▶ **Set task**:
Find each line below that contains the string "Ankara", and copy those lines out in full. Matching is case-sensitive.
···
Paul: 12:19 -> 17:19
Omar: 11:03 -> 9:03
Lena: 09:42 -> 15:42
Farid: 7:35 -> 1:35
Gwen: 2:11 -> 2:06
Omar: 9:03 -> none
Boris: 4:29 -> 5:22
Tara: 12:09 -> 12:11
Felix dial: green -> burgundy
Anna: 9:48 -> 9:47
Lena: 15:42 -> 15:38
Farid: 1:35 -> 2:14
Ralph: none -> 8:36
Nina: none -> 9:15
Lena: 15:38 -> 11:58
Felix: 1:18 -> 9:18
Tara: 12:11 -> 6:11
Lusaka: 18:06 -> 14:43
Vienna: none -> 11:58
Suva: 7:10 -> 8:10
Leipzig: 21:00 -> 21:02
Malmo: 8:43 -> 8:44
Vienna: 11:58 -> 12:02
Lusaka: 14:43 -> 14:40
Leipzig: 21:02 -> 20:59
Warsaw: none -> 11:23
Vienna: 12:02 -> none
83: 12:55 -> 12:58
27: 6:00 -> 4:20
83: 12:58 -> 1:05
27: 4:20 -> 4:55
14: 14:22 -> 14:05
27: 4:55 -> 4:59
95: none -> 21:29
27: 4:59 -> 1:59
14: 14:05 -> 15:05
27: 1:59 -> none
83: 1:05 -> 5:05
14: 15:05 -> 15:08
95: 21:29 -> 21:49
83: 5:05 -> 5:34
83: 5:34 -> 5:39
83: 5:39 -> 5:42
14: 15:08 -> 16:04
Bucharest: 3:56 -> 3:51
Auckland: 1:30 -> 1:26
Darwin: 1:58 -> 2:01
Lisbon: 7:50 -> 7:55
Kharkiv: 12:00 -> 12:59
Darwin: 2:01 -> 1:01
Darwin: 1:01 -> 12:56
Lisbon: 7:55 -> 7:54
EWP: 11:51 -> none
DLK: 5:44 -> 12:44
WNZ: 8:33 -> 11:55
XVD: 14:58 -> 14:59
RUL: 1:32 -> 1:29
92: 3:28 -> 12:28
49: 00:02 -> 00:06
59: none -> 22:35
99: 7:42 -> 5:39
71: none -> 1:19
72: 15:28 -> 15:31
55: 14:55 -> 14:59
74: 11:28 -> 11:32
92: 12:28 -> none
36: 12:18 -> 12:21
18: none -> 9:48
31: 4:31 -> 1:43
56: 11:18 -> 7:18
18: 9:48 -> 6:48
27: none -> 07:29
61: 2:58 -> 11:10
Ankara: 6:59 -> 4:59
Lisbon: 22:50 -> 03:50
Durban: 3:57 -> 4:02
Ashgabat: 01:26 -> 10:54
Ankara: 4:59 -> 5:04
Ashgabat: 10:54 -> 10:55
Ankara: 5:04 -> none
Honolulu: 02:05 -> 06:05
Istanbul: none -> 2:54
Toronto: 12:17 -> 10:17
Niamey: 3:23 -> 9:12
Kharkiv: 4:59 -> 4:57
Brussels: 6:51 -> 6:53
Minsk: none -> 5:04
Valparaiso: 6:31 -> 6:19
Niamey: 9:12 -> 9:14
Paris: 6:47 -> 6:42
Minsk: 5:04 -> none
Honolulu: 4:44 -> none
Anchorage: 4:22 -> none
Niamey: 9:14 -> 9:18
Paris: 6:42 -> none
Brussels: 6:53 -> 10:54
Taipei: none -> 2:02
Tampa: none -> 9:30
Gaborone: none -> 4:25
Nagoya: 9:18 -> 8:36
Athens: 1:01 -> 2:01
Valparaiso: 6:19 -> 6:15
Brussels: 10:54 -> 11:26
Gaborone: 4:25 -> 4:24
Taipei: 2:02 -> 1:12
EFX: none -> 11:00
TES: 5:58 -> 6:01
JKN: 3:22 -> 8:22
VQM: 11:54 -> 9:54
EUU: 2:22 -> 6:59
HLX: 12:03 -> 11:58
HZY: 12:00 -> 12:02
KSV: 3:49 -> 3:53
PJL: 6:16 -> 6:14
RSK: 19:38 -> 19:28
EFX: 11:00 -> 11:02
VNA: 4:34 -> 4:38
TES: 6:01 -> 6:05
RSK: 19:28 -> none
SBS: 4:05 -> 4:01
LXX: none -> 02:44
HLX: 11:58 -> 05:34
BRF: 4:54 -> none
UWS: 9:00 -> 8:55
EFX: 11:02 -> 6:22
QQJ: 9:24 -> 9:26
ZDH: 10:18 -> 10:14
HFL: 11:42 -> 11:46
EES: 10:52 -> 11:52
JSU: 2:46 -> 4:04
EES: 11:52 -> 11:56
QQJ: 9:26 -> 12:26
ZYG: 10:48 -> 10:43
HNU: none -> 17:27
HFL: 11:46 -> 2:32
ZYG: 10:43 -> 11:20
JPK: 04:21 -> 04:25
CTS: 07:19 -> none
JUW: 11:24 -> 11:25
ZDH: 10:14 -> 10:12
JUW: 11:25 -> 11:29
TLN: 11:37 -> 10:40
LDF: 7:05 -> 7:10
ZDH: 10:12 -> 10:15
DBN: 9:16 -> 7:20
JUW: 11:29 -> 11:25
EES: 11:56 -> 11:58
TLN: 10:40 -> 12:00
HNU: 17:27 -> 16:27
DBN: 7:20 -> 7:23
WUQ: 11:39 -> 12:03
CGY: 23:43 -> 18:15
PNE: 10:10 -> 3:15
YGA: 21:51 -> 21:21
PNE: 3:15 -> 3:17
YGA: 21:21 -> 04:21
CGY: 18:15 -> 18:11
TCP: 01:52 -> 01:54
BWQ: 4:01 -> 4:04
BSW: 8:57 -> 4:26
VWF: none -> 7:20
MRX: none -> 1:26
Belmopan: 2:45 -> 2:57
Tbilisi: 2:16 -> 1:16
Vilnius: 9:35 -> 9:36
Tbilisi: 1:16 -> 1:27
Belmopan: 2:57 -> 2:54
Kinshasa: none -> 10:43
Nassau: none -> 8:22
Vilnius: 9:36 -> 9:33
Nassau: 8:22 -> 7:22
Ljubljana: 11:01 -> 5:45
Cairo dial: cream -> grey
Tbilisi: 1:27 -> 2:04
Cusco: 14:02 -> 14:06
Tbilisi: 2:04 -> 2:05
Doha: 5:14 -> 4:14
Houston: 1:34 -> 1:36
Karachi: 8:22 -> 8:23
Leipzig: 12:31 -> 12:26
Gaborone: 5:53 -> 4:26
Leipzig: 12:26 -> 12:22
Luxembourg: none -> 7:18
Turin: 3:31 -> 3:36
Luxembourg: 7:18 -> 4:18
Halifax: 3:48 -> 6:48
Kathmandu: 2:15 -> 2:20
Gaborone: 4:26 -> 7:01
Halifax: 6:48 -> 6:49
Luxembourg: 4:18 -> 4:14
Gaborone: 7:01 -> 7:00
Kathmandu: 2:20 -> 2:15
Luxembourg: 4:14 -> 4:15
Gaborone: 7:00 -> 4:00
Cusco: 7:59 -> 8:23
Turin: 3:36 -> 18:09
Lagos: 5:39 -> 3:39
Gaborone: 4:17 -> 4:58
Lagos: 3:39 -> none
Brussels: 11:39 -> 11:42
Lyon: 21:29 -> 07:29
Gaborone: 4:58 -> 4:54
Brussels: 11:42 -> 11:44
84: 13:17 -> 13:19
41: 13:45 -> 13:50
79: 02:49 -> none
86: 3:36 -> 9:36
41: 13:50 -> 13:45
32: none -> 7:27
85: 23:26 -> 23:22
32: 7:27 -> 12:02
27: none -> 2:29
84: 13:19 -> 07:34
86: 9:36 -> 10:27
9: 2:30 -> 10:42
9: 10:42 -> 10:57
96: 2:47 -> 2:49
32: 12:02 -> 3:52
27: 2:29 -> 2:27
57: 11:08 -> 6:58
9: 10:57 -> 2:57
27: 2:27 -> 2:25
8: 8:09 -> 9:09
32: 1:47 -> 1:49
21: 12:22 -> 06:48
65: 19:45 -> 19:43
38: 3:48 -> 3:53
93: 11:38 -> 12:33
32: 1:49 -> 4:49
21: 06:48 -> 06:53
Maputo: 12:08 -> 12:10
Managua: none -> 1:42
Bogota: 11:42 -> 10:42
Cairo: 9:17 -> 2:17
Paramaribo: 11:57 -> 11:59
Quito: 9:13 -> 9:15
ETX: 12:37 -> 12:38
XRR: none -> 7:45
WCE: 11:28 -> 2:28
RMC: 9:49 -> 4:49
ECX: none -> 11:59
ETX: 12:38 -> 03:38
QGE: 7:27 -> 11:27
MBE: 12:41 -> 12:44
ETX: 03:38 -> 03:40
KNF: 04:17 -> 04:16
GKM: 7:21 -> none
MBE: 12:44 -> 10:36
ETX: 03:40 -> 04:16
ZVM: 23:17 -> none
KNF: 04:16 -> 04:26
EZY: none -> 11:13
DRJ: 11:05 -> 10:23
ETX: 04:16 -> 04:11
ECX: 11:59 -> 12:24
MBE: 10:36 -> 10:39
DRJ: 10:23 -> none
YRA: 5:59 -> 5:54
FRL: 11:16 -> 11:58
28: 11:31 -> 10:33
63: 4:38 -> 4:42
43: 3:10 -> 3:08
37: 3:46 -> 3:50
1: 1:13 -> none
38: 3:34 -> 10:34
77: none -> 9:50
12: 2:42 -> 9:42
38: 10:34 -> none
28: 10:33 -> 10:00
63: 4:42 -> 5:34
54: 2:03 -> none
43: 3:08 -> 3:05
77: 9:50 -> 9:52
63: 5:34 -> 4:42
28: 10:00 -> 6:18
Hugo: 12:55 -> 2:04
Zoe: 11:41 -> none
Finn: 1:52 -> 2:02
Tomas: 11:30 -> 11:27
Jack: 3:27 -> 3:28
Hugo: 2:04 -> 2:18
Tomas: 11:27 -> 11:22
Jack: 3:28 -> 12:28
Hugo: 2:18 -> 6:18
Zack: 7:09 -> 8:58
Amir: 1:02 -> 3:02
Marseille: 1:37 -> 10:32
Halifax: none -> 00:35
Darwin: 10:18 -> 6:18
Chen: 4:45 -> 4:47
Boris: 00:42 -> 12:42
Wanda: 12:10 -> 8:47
···
▶ **Full answer**:
Ankara: 6:59 -> 4:59
Ankara: 4:59 -> 5:04
Ankara: 5:04 -> none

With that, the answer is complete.